Work request
Emit a verbatim copy of the lines running from the line with "(430, 225) = (525, 215): brown" through the end of the material below.

==== Records supplied ====

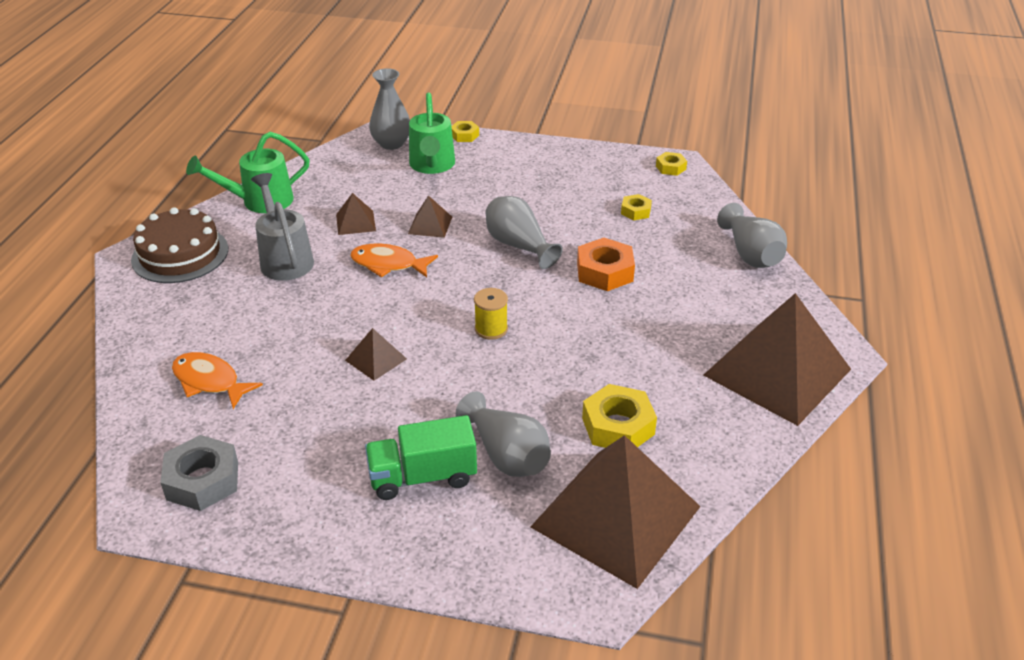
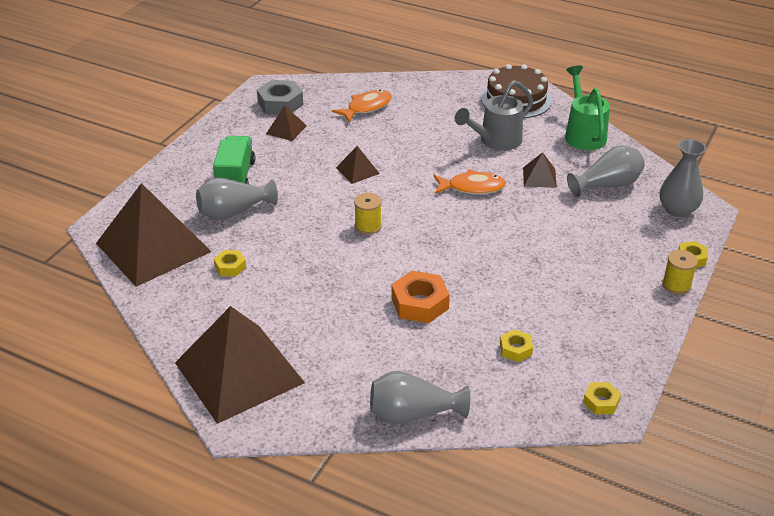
camera: 105 degrees right, 0 degrees up
(285, 259) = (496, 141): grey watering can -> grey watering can turned 150 degrees clockwise
(388, 264) = (472, 187): orange fish -> orange fish turned 60 degrees clockwise
(430, 225) = (525, 215): brown pyramid -> brown pyramid (286, 129)
(432, 166) = (630, 229): green watering can -> none
(506, 141) = (676, 285): none -> yellow spool
(519, 246) = (477, 260): grey vase -> grey vase (607, 185)
(618, 426) = (230, 267): yellow nut -> yellow nut, size x0.56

====

Solution
(430, 225) = (525, 215): brown pyramid -> brown pyramid (286, 129)
(432, 166) = (630, 229): green watering can -> none
(506, 141) = (676, 285): none -> yellow spool
(519, 246) = (477, 260): grey vase -> grey vase (607, 185)
(618, 426) = (230, 267): yellow nut -> yellow nut, size x0.56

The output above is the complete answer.